(Coordinate change listings)
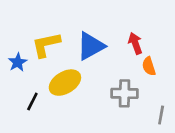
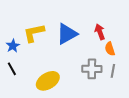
yellow ellipse: (65, 83) -> (48, 81), moved
black line: (32, 101) -> (12, 69), moved, turned -56
gray line: (161, 115) -> (113, 71), moved

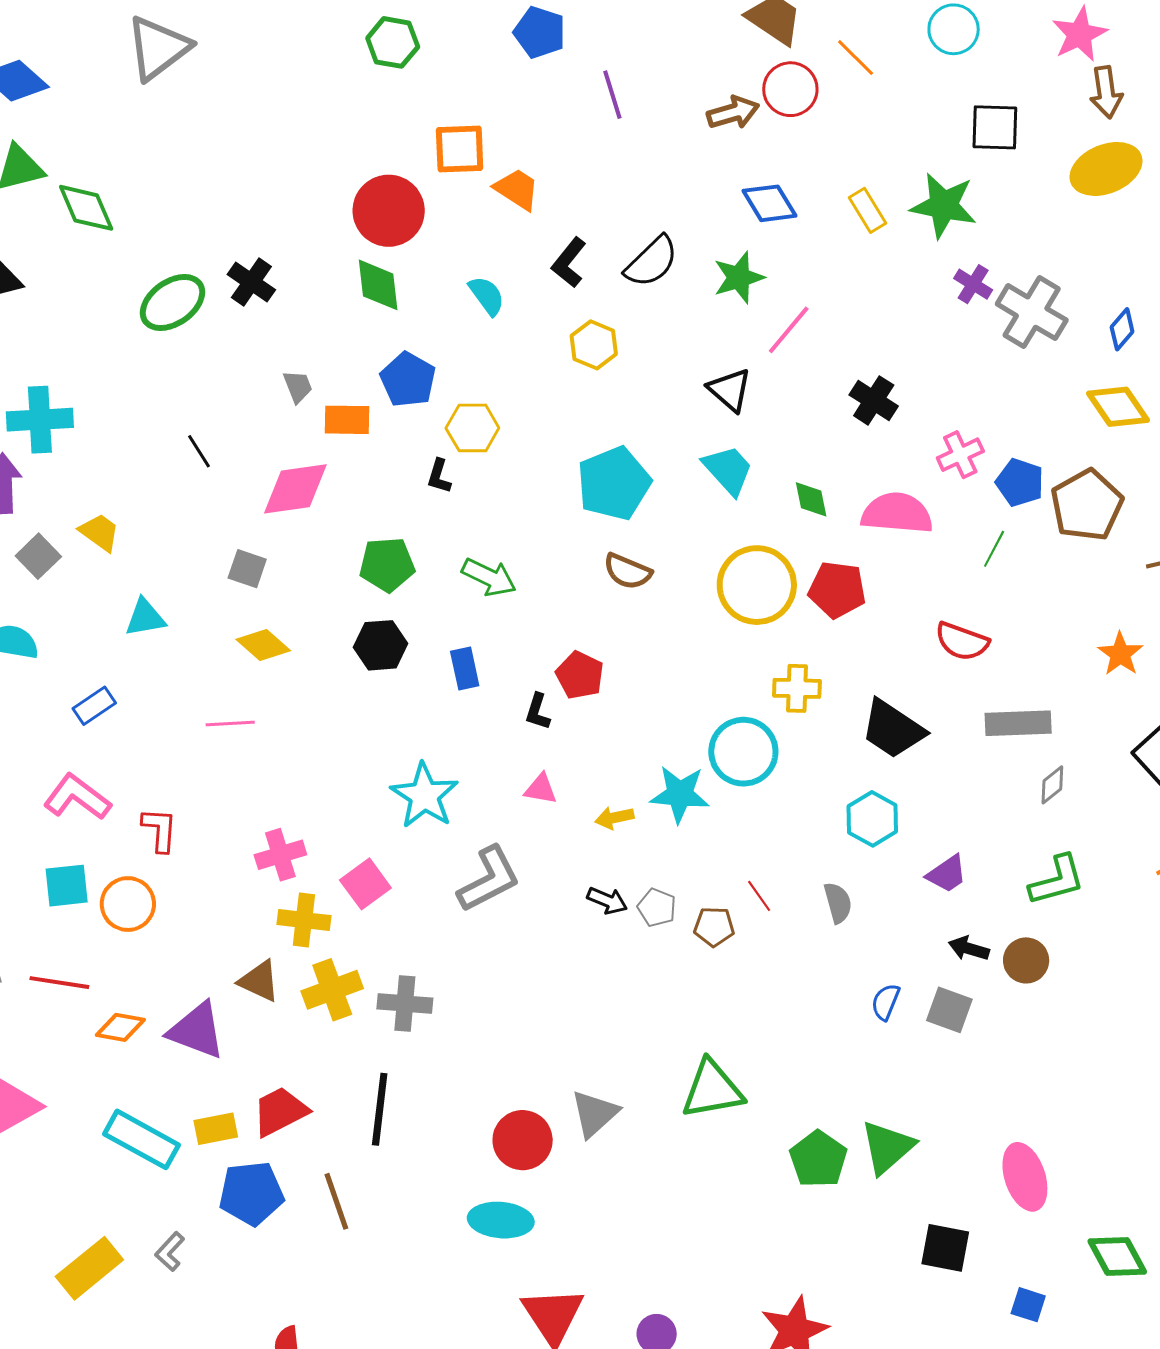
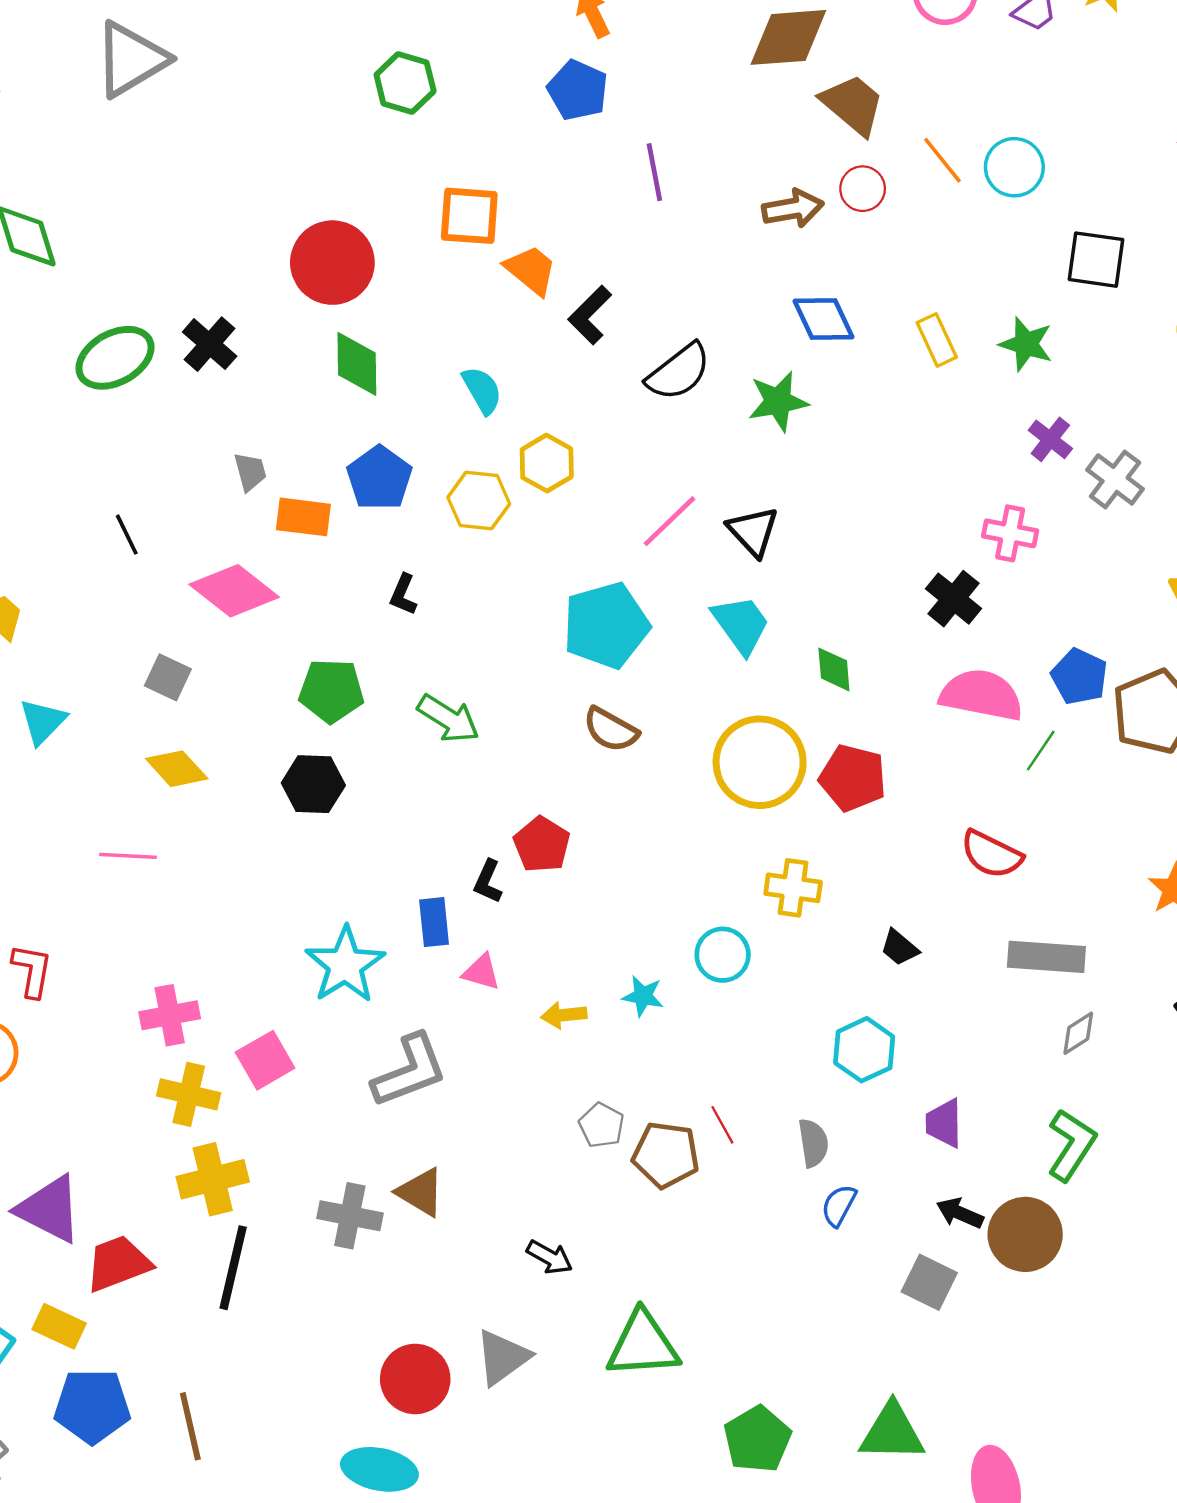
cyan circle: (954, 29) -> (1014, 167), moved
red circle: (790, 89) -> (863, 189), size x0.7
green star: (944, 206) -> (1026, 344), size x0.7
red circle: (389, 211) -> (332, 263), moved
black L-shape: (569, 263) -> (590, 315), moved
gray cross: (1032, 312) -> (1115, 479), size x0.7
pink line: (789, 330) -> (669, 521), moved
yellow hexagon: (594, 345) -> (547, 463), moved
black cross: (874, 400) -> (954, 599), moved
yellow hexagon: (472, 428) -> (479, 501), moved
pink cross: (960, 455) -> (1010, 533), moved, turned 30
pink diamond: (295, 489) -> (234, 591), turned 40
pink semicircle: (897, 513) -> (981, 695), moved
cyan triangle: (145, 618) -> (43, 721), turned -42
blue rectangle: (465, 669) -> (434, 922), moved
black trapezoid: (893, 729) -> (899, 948), size x0.5
cyan circle: (743, 752) -> (723, 955), size x0.7
cyan star: (680, 794) -> (643, 996), size x0.6
purple trapezoid: (947, 874) -> (944, 1123), turned 117
green L-shape: (1057, 880) -> (1071, 1145), turned -48
black arrow: (607, 901) -> (550, 1257), moved
brown pentagon: (714, 927) -> (666, 1155), size x1.4
brown circle: (1026, 960) -> (1025, 1234), size x1.4
brown triangle: (259, 981) -> (421, 1192), moved
blue semicircle: (886, 1002) -> (839, 1205), moved
gray cross: (405, 1004) -> (350, 1216), moved
black line: (380, 1109) -> (233, 1268), moved
red trapezoid: (280, 1111) -> (118, 1263), moved
yellow rectangle: (216, 1129) -> (59, 1326), turned 30
green triangle: (887, 1147) -> (892, 1432), moved, turned 36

Goal of the exercise: Each line above that contains the word "semicircle" should be returned.

Solution to the problem:
pink semicircle: (897, 513) -> (981, 695), moved
blue semicircle: (886, 1002) -> (839, 1205), moved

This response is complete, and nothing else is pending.